Below are records; copy every line in them that holds the word "none".

☆ ☆ ☆

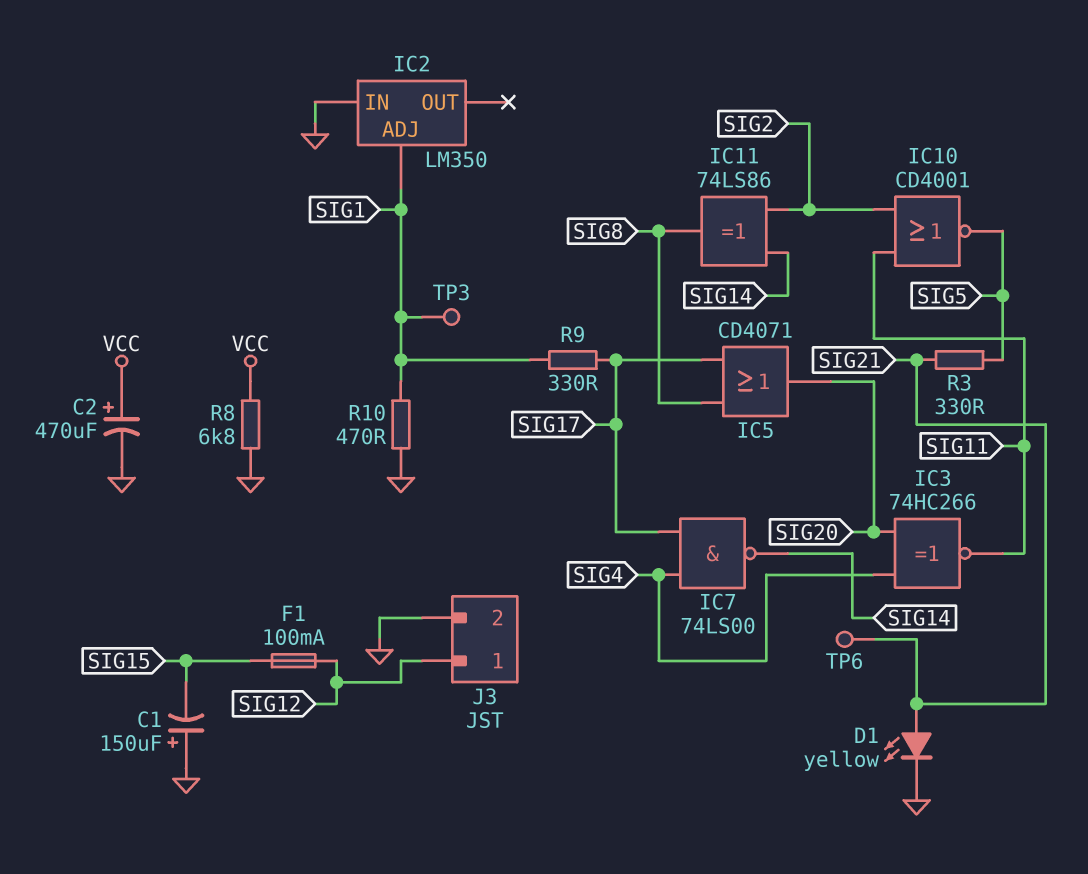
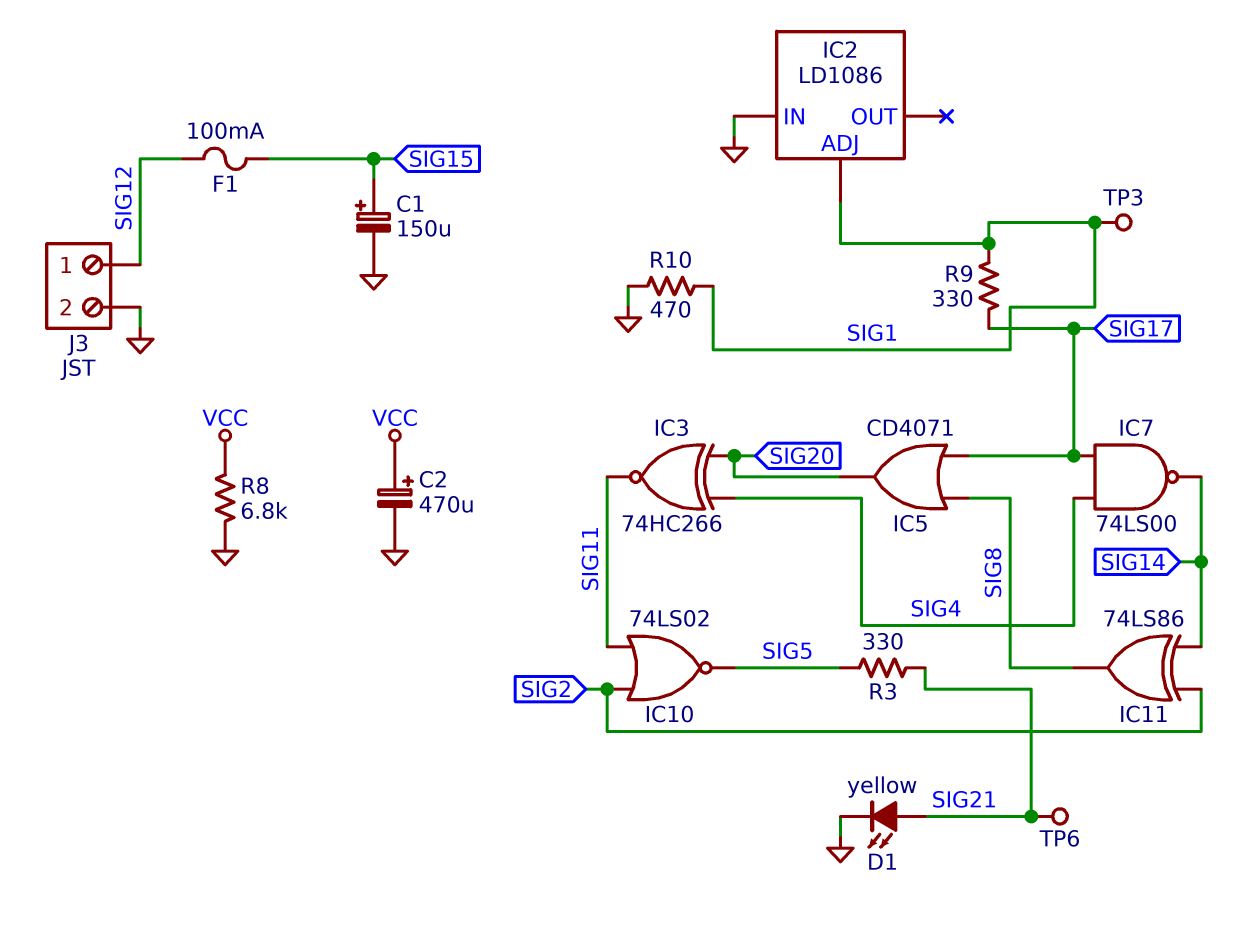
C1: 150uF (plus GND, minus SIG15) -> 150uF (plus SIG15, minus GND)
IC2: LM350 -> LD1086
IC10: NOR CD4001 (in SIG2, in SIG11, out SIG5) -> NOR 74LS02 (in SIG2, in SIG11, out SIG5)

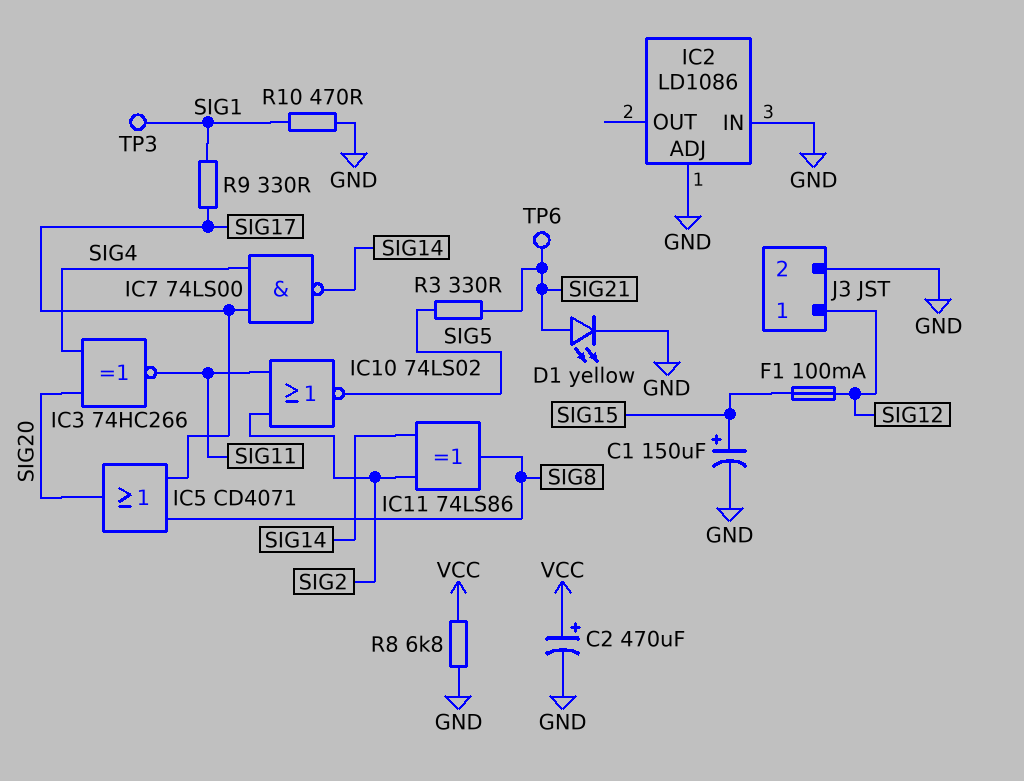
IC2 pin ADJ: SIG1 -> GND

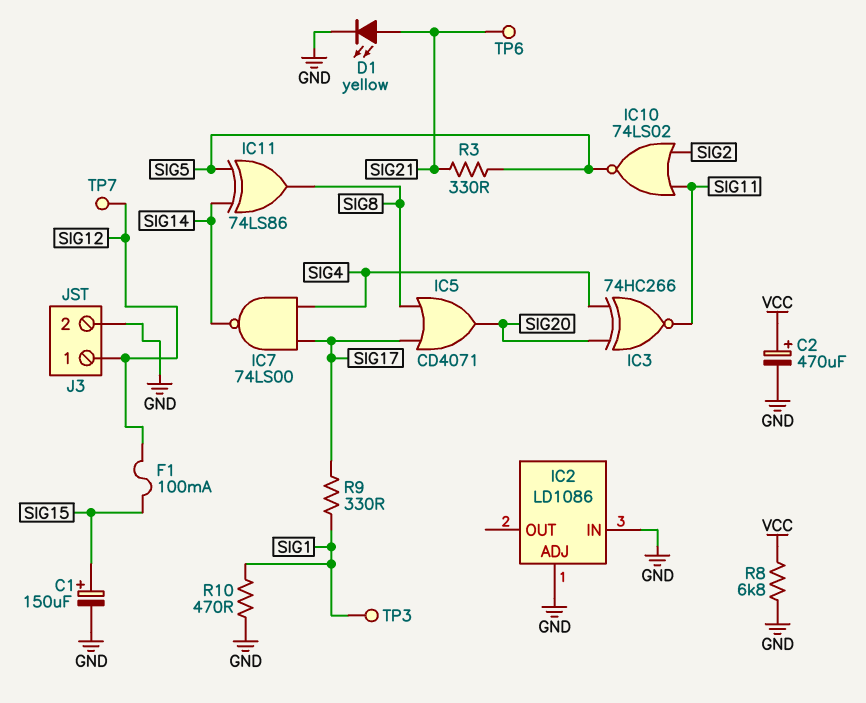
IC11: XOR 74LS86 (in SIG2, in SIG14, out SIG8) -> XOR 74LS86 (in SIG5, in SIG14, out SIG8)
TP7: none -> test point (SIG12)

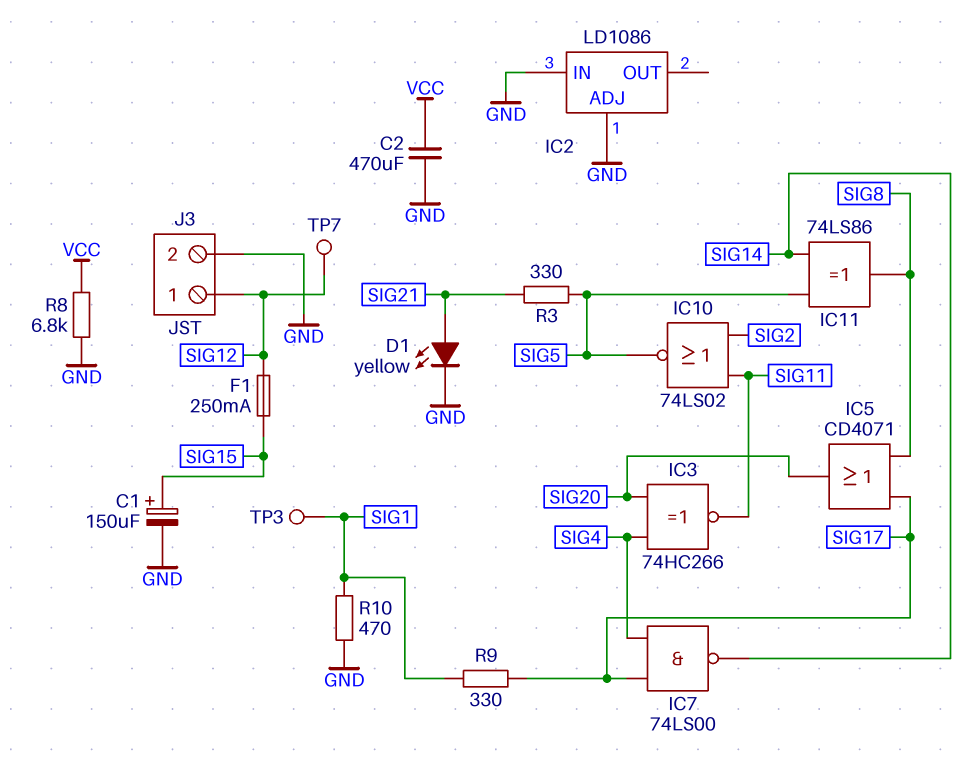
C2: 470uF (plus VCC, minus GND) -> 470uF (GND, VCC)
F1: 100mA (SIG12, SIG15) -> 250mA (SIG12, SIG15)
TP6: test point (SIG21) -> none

☆ ☆ ☆

ANSWER SPACE |
TP7: none -> test point (SIG12)
TP6: test point (SIG21) -> none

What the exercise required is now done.